The task
Transcribe, exactly and without pictures, the lines below from the line with "[(559,0),(523,0),(536,18),(559,0)]" to the line with "[(405,181),(379,184),(381,199),(406,197),(405,181)]", both ends included, and no others.

Records from a data collection
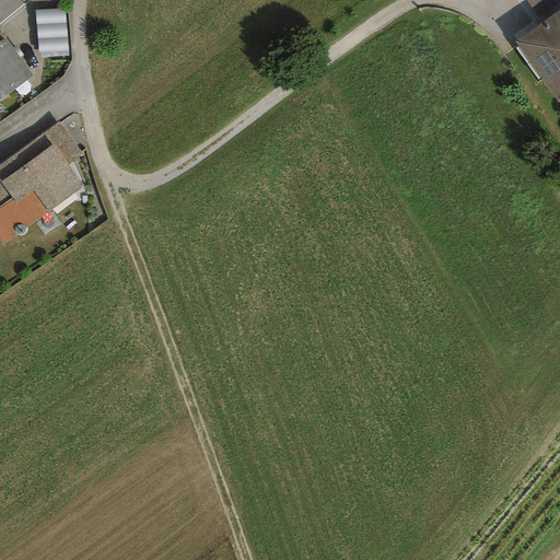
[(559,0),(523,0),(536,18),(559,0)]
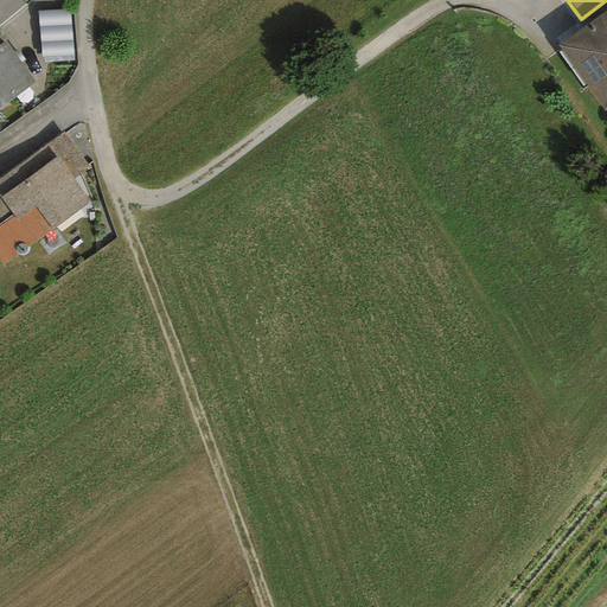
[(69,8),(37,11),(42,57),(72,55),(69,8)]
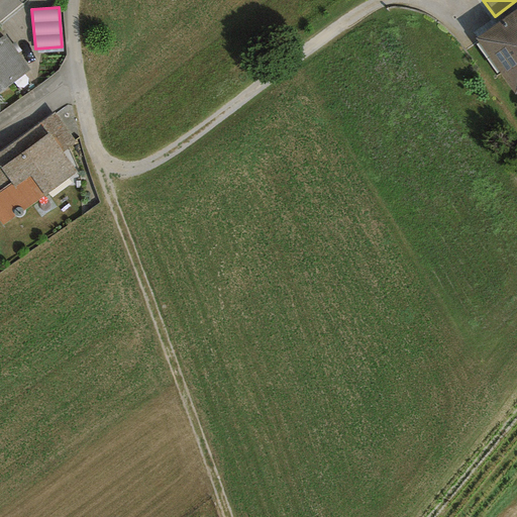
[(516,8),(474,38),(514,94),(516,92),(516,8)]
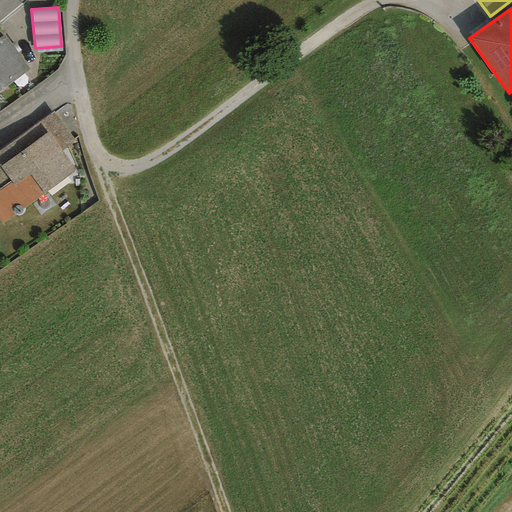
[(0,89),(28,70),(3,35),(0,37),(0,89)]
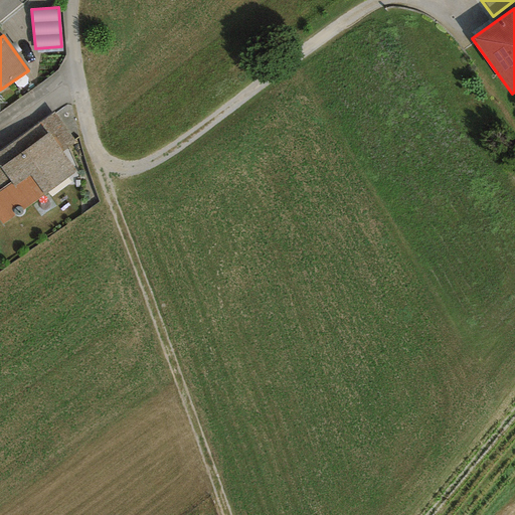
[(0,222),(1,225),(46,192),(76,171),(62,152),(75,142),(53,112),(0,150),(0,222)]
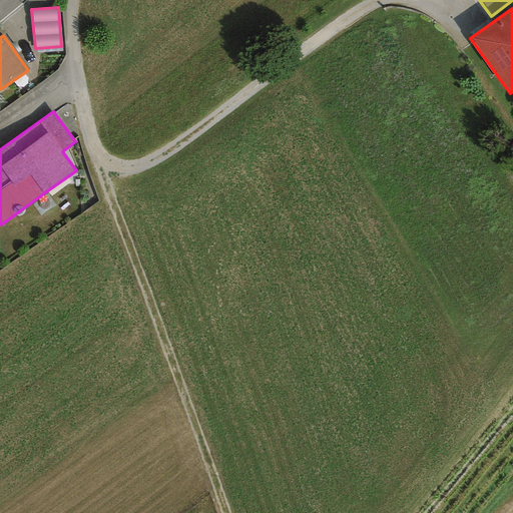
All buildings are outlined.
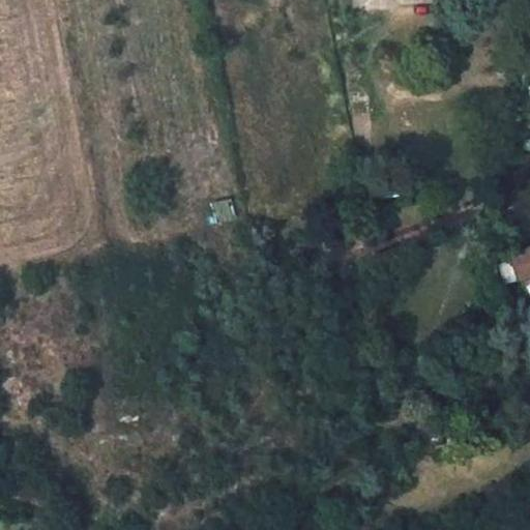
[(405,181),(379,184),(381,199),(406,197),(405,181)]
--
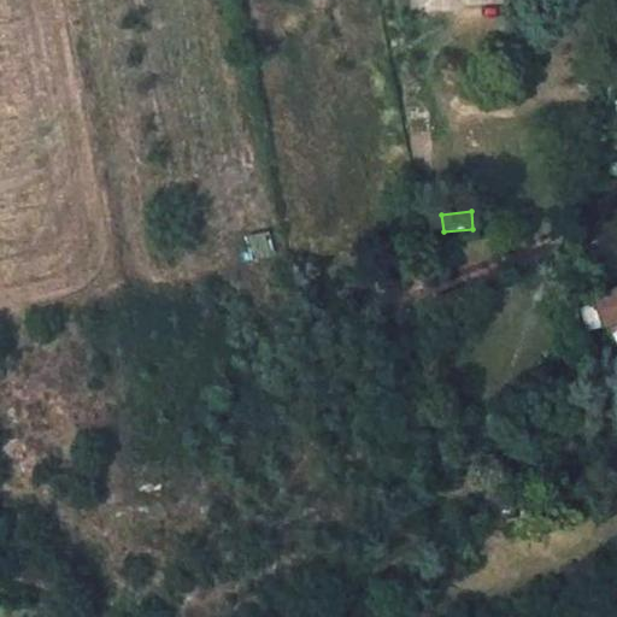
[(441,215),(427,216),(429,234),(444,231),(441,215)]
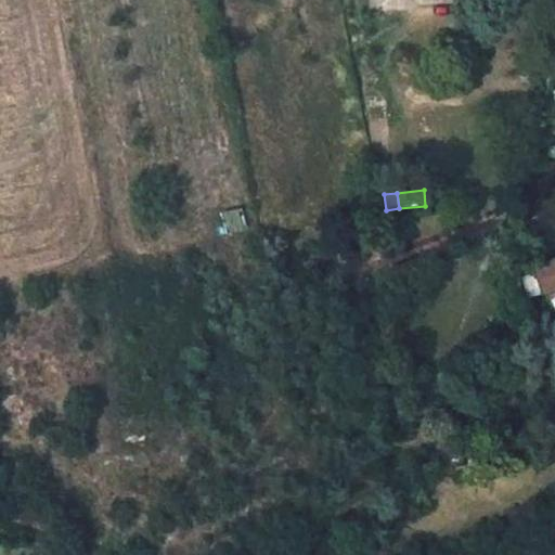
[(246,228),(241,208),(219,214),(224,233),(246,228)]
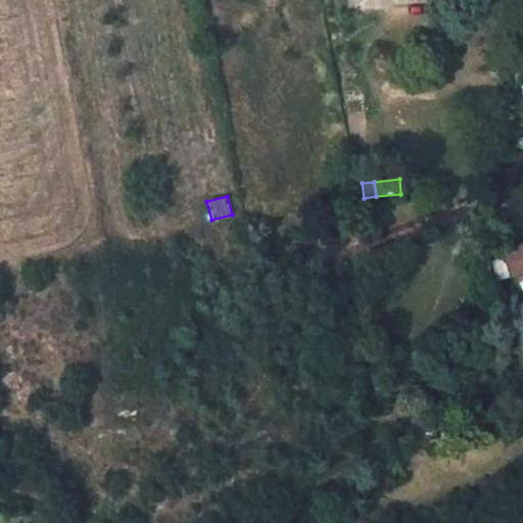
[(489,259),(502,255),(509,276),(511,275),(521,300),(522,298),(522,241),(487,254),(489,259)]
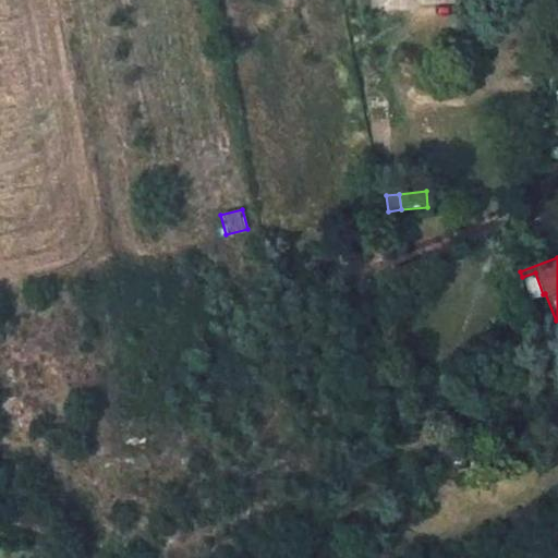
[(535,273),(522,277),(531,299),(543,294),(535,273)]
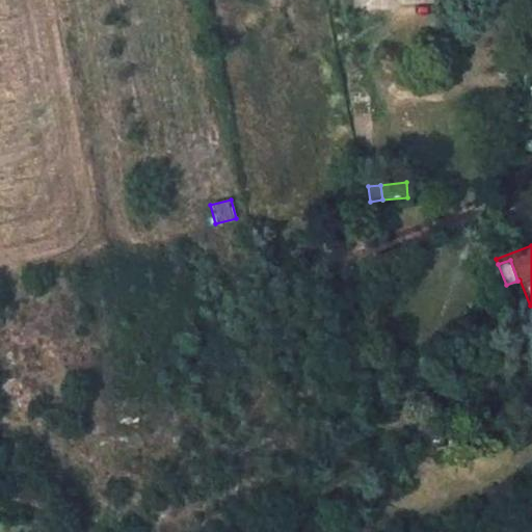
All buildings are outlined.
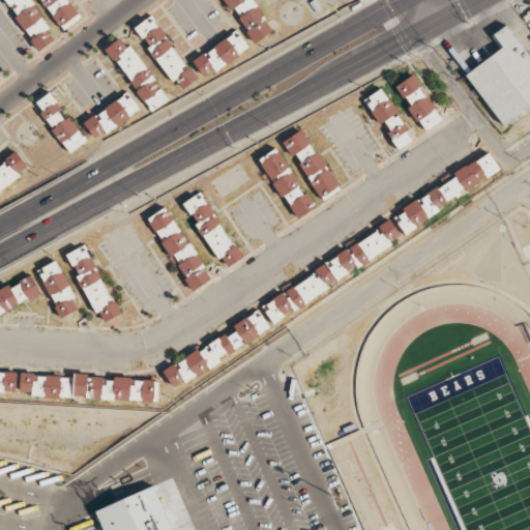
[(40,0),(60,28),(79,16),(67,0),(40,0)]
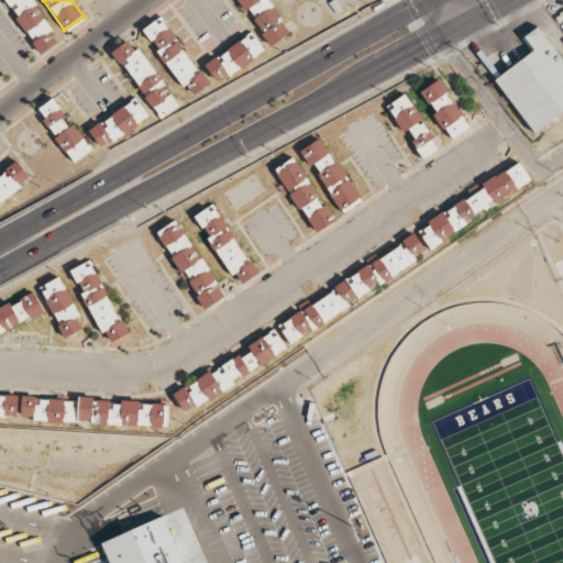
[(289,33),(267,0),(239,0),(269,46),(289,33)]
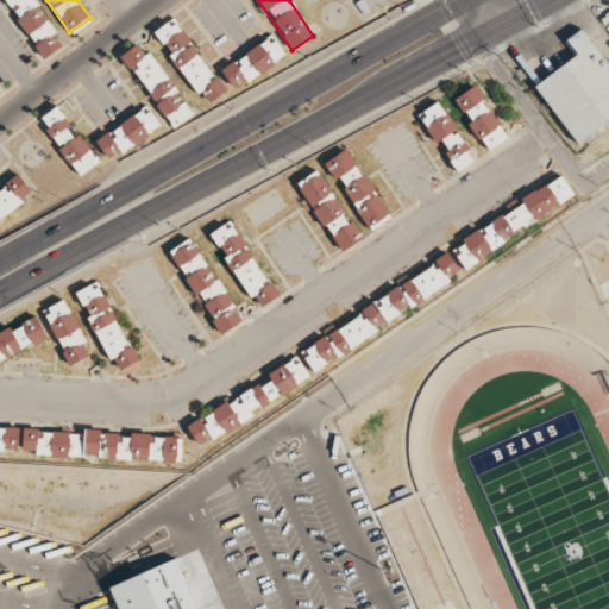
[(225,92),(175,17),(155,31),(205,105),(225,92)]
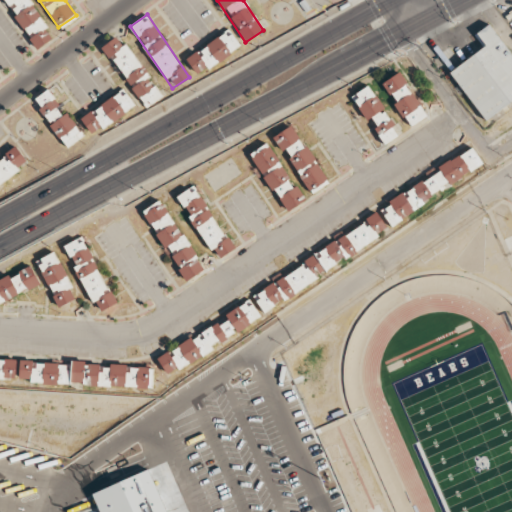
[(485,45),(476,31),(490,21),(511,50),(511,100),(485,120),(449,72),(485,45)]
* * *
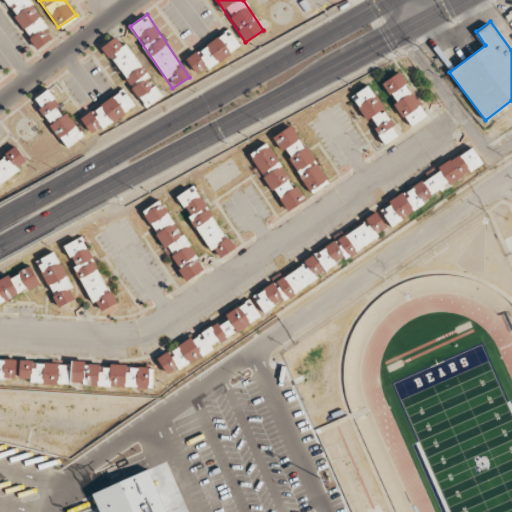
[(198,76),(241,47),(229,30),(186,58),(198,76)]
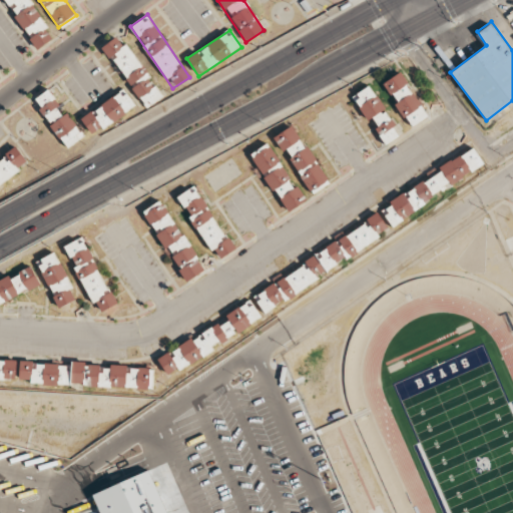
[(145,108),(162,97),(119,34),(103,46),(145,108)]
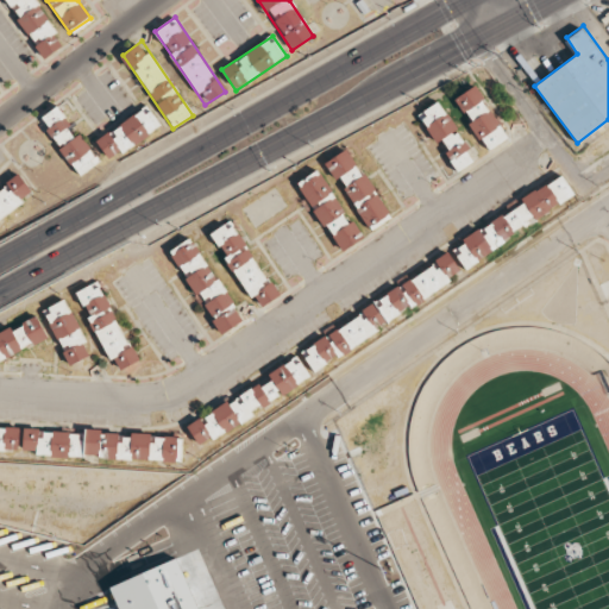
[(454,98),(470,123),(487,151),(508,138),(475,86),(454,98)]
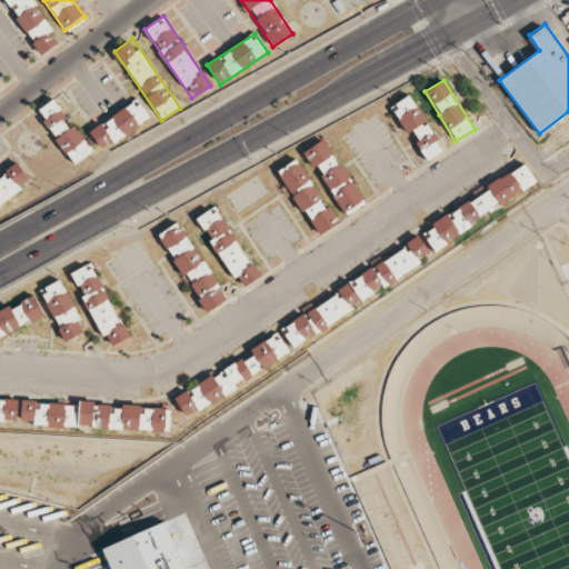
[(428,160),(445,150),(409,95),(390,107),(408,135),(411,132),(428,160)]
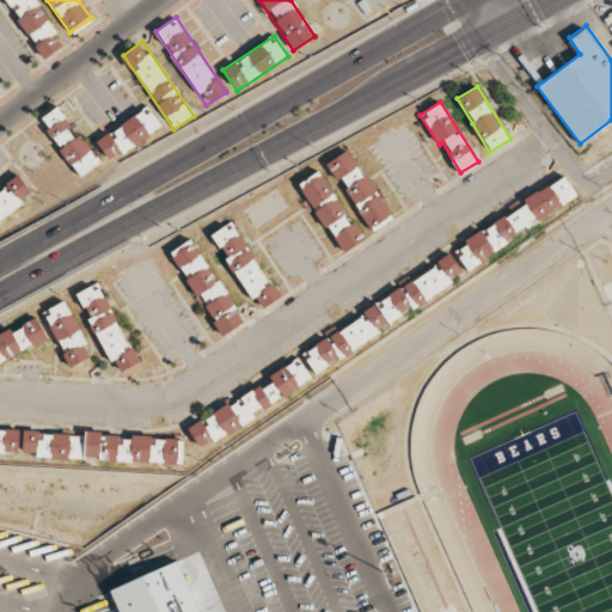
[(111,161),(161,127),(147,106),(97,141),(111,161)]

Written response
[(559,0),(523,0),(536,18),(559,0)]
[(69,8),(37,11),(42,57),(72,55),(69,8)]
[(516,8),(474,38),(514,94),(516,92),(516,8)]
[(0,89),(28,70),(3,35),(0,37),(0,89)]
[(0,222),(1,225),(46,192),(76,171),(62,152),(75,142),(53,112),(0,150),(0,222)]
All buildings are outlined.
[(405,181),(379,184),(381,199),(406,197),(405,181)]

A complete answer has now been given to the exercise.